TASK TO CARRY OUT
Word for word, transcribe the data below from the line with "(554, 247) = (265, 244): turquoise" to the line with "(722, 114) = (120, 134): none", keeping both of those lines.

INFORMATION
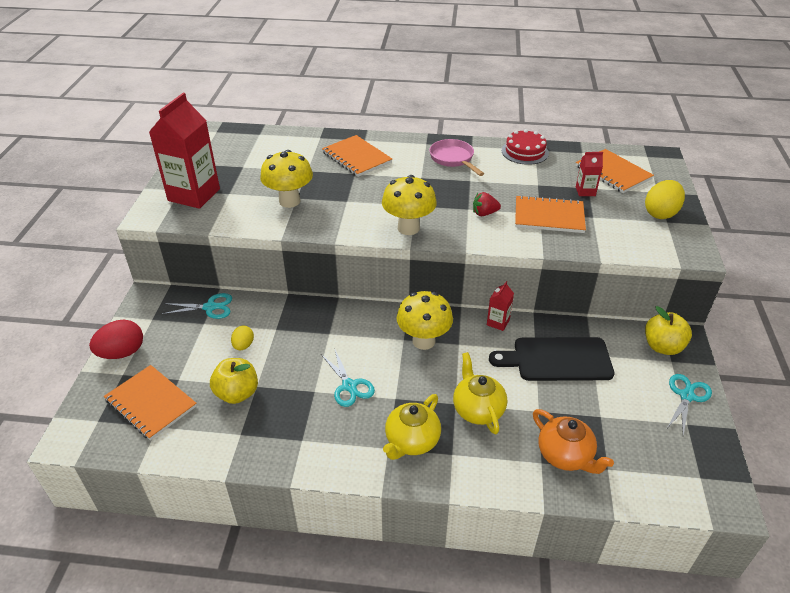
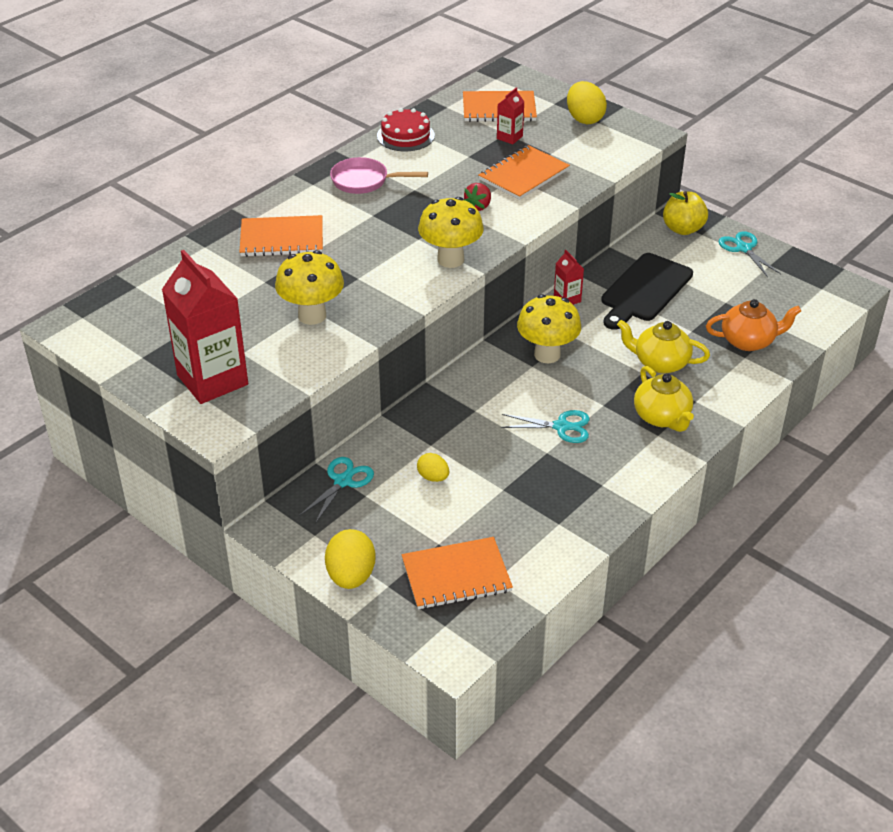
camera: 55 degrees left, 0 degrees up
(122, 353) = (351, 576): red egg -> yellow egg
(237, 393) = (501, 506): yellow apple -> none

---

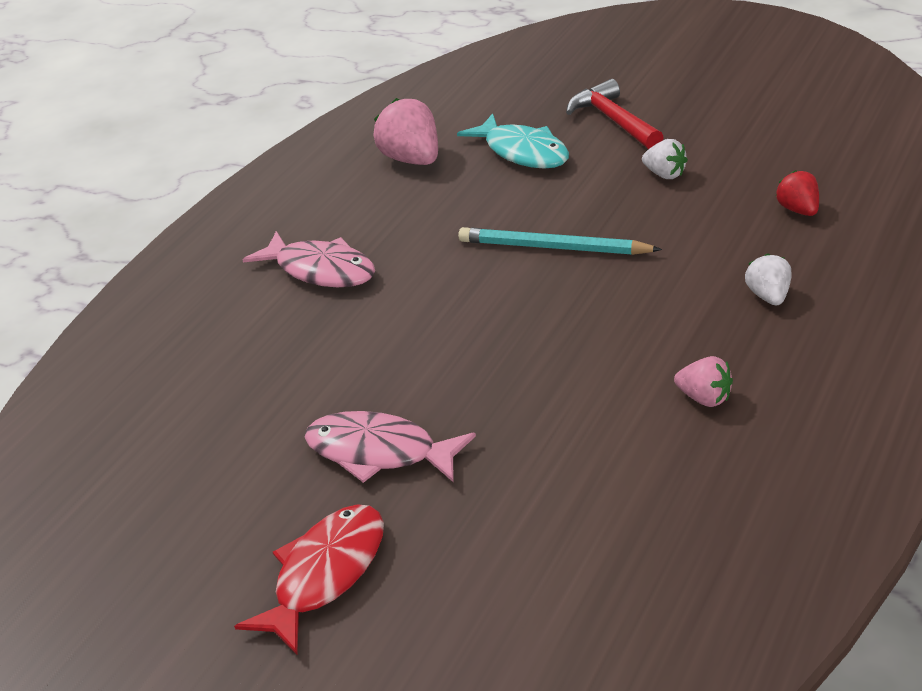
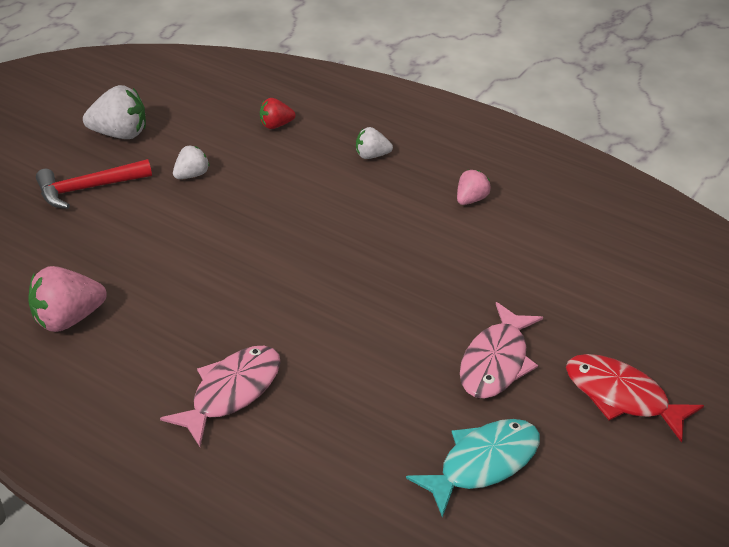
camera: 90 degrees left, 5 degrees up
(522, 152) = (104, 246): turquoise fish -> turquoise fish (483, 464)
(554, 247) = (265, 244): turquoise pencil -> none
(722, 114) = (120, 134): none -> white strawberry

RESULT FOR THIS TASK
(554, 247) = (265, 244): turquoise pencil -> none
(722, 114) = (120, 134): none -> white strawberry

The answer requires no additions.